- **Assigned task**:
Copy exactly the lines that run from the top of the listing to the line containing "(296, 290) = (324, 168): white", both ends included, and omit the pictures.

-------- Supplied material --------

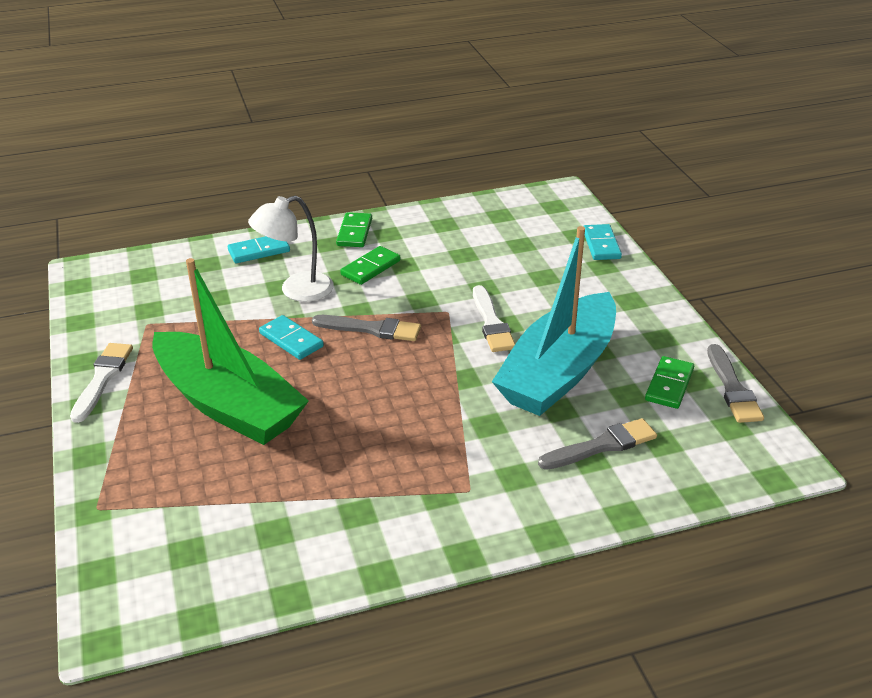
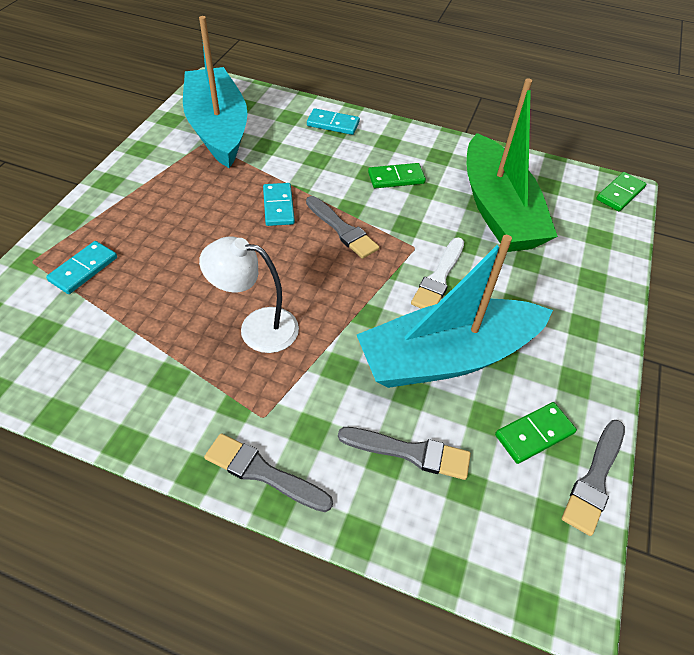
camera: 35 degrees right, 15 degrees up
(102, 379) = (137, 168): white brush -> none
(145, 306) = (218, 128): none -> turquoise boat
(228, 404) = (185, 233): green boat -> green boat (498, 210)
(296, 290) = (324, 168): white lamp -> white lamp (257, 327)
(354, 232) = (415, 142): green domino -> green domino (620, 193)
(514, 523) = (263, 472): none -> grey brush
(601, 245) = (612, 258): turquoise domino -> turquoise domino (83, 269)

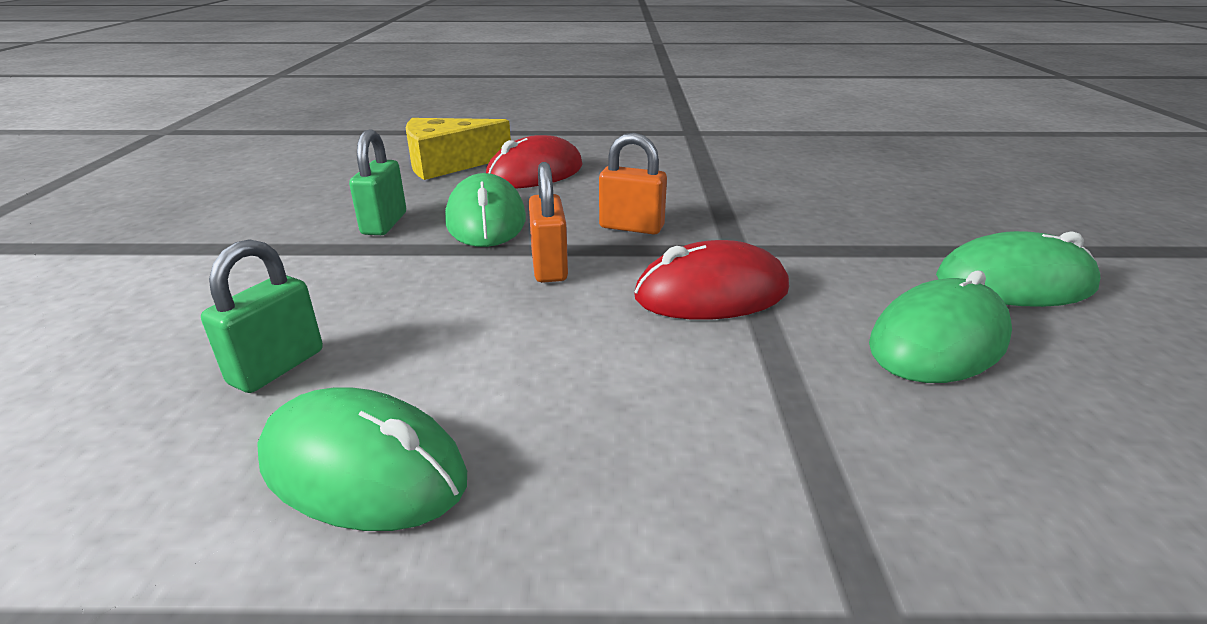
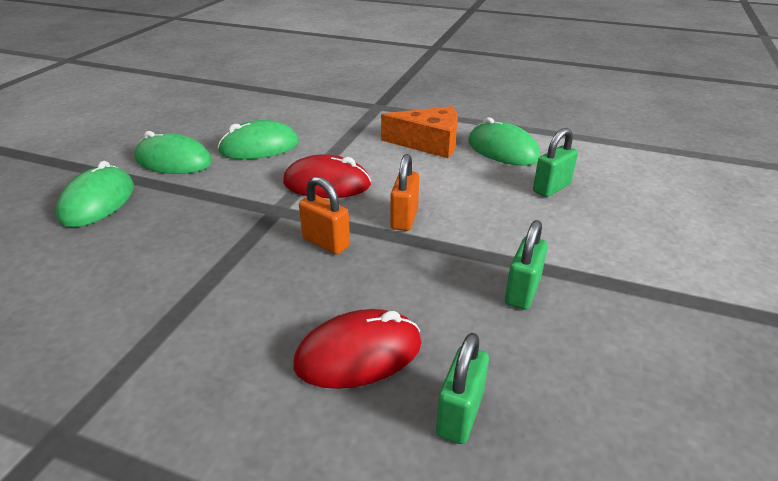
camera: 160 degrees left, 5 degrees up
(448, 164) = (459, 414): yellow cheese -> green padlock
(486, 220) = (434, 277): green mouse -> green mouse (98, 202)
(578, 446) = (429, 143): none -> orange cheese

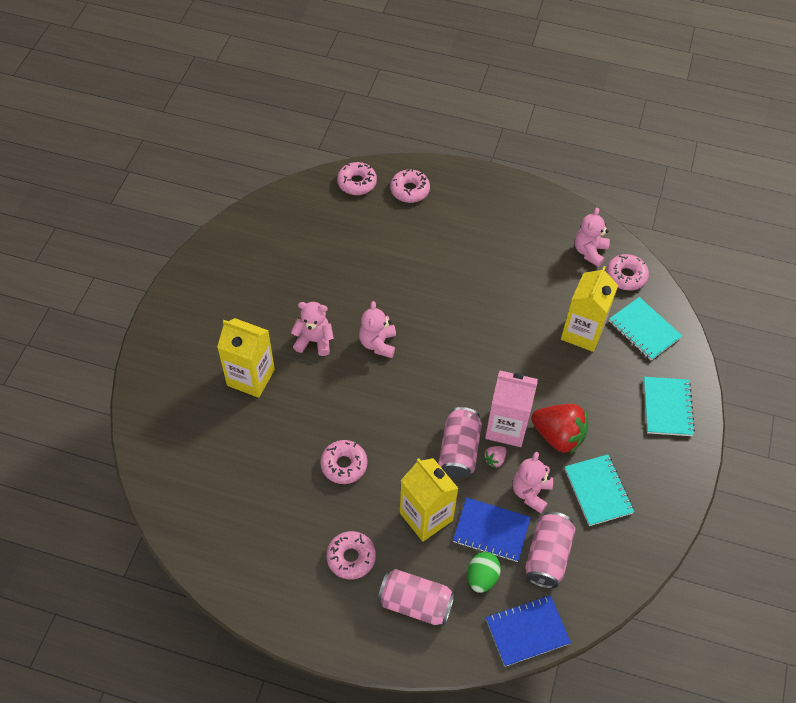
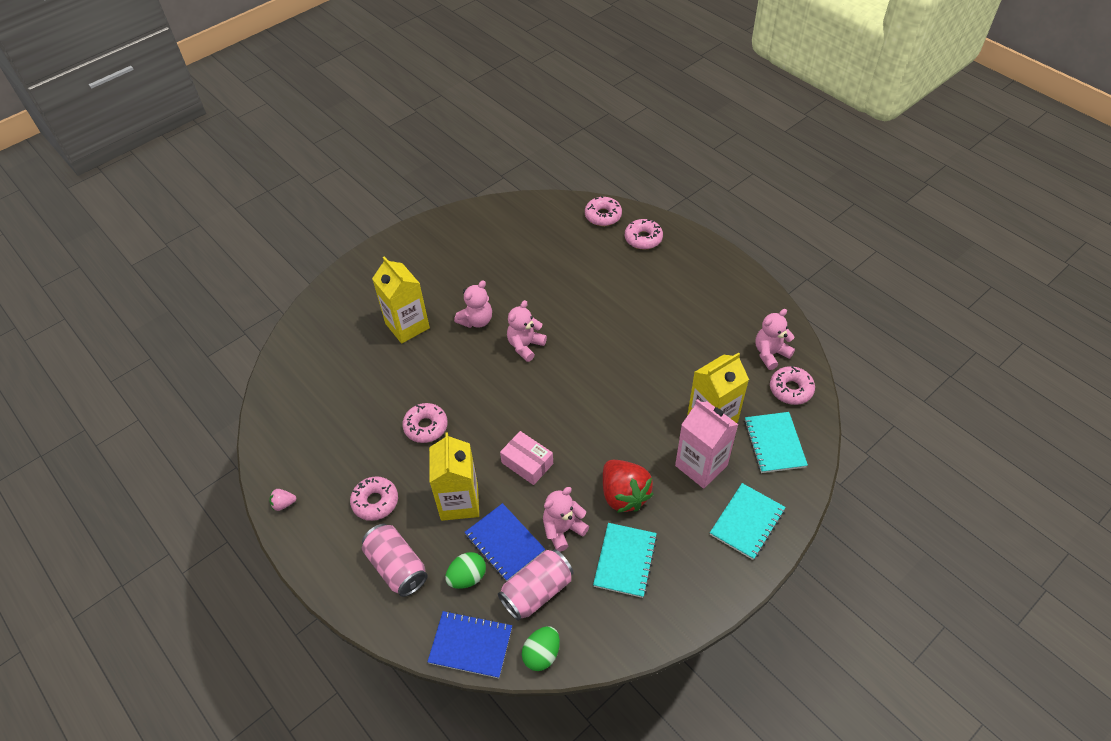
camera: 35 degrees right, 5 degrees down
(314, 341) = (476, 320): pink teddy bear -> pink teddy bear turned 90 degrees clockwise
(459, 451) = (527, 463): pink can -> pink box
(495, 459) = (552, 486): pink strawberry -> pink strawberry (284, 504)
(506, 427) = (583, 464): pink carton -> pink carton (701, 465)
(588, 604) = (542, 654): none -> green egg

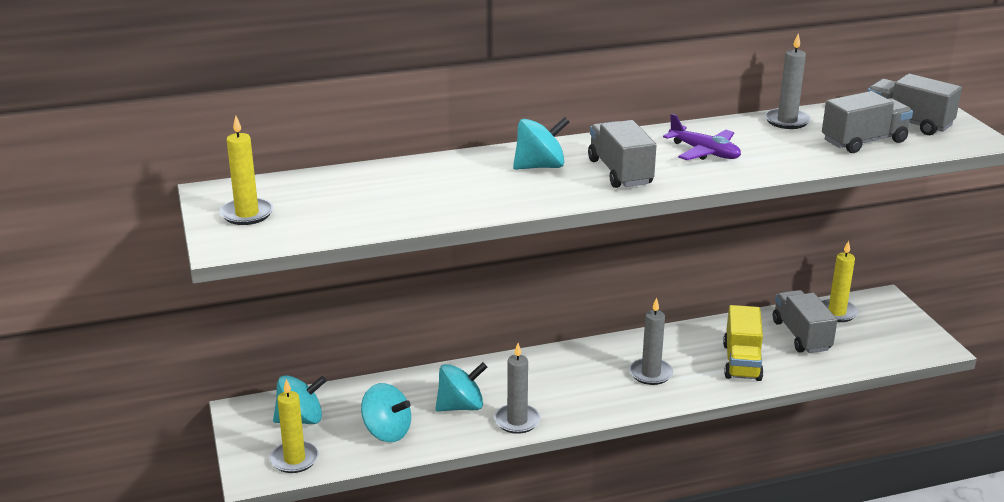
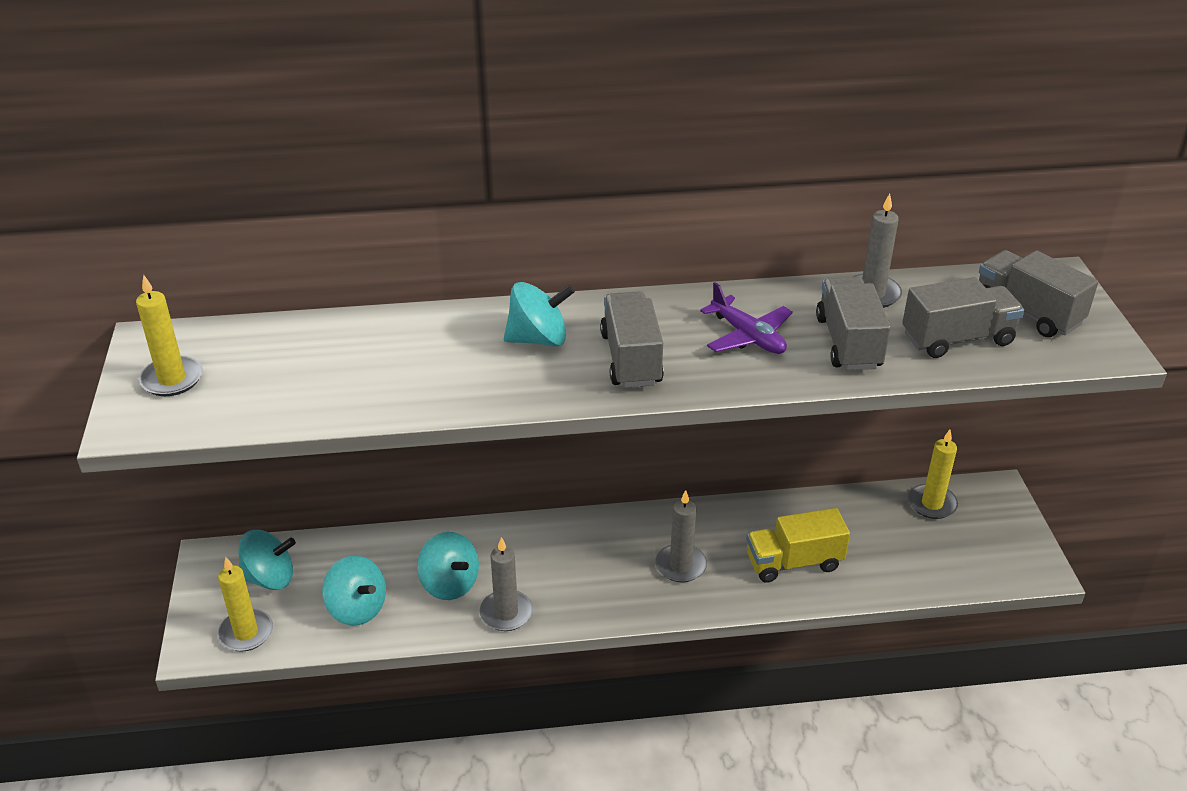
camera: 10 degrees right, 10 degrees up
(461, 406) = (449, 584): turquoise spinning top -> turquoise spinning top turned 60 degrees clockwise
(742, 362) = (793, 562): yellow truck -> yellow truck turned 60 degrees clockwise
(801, 335) = (877, 533): grey truck -> grey truck (848, 343)

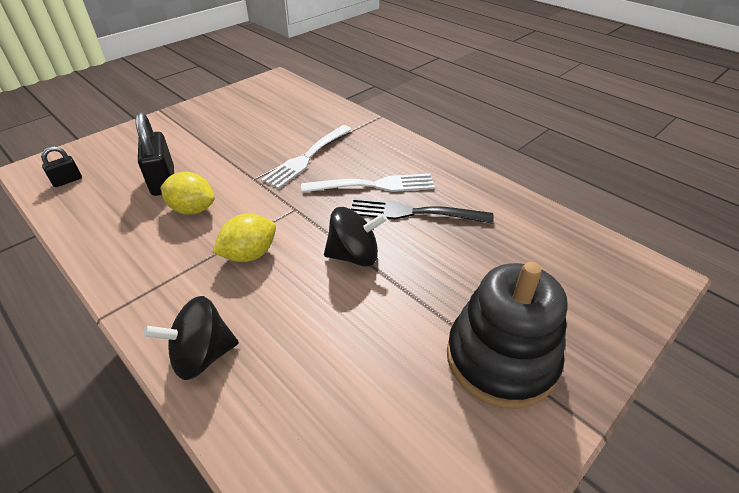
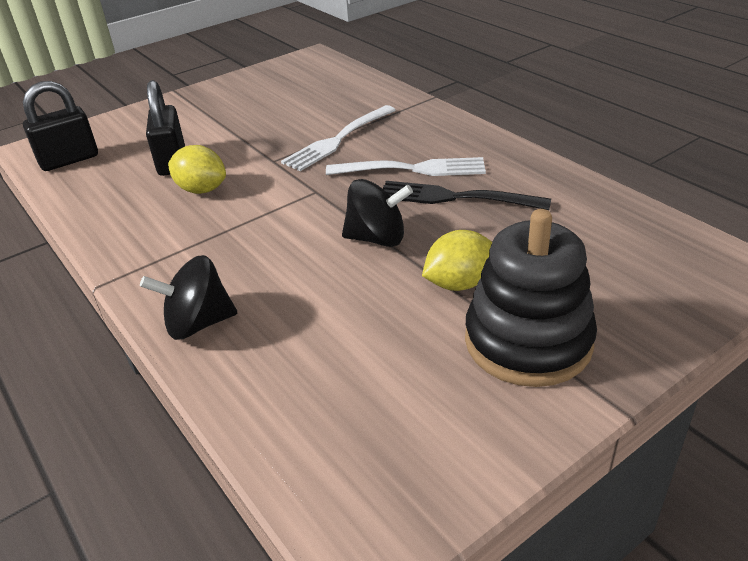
camera: 10 degrees right, 5 degrees down
(67, 181) = (69, 160): black padlock -> black padlock, size x1.87
(249, 254) = (259, 234): yellow lemon -> yellow lemon (459, 283)

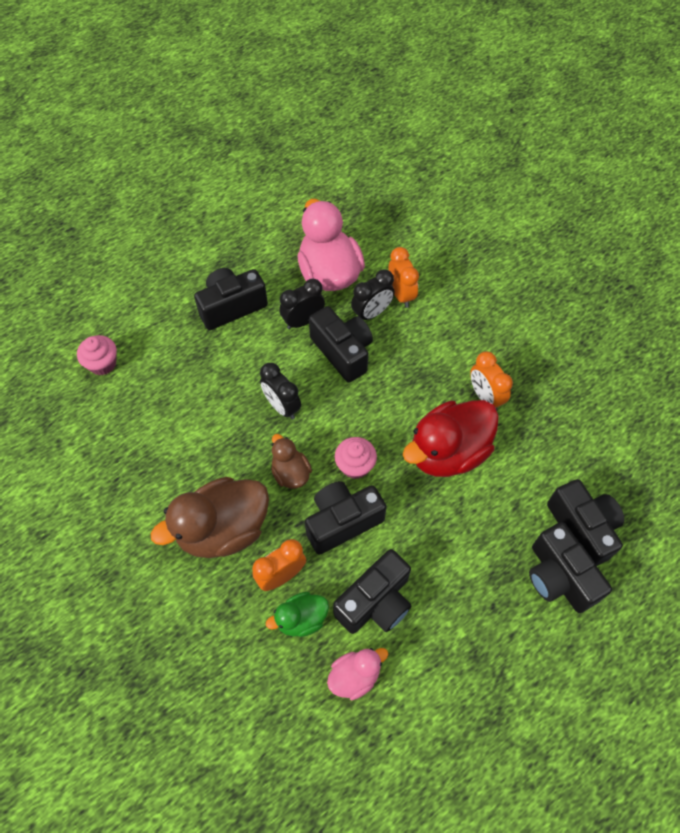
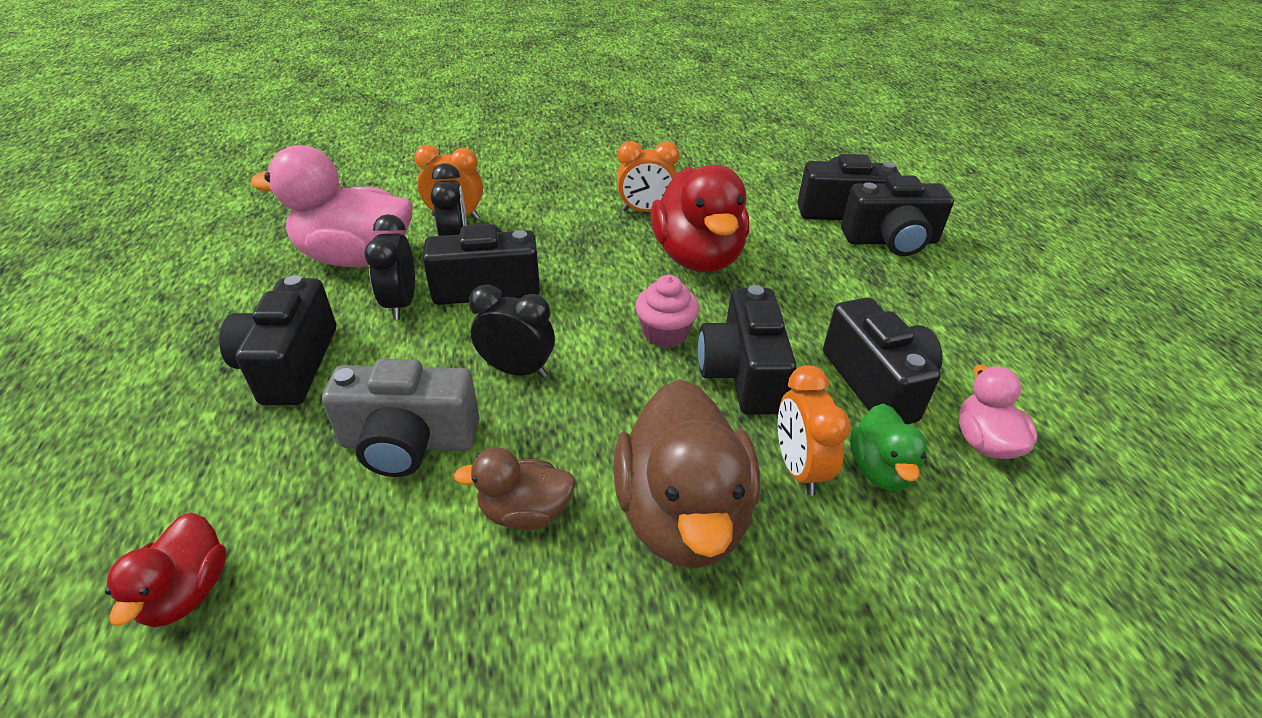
camera: 65 degrees left, 20 degrees down
(102, 364) = (187, 592): pink cupcake -> red duck
(209, 389) = (409, 442): none -> grey camera
(282, 406) = (517, 370): black clock -> black clock turned 150 degrees counterclockwise
(290, 473) = (633, 399): brown duck -> brown duck (525, 512)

--------

- **Solution to the exercise**:
camera: 35 degrees right, 15 degrees up
(102, 379) = (137, 168): white brush -> none
(145, 306) = (218, 128): none -> turquoise boat
(228, 404) = (185, 233): green boat -> green boat (498, 210)
(296, 290) = (324, 168): white lamp -> white lamp (257, 327)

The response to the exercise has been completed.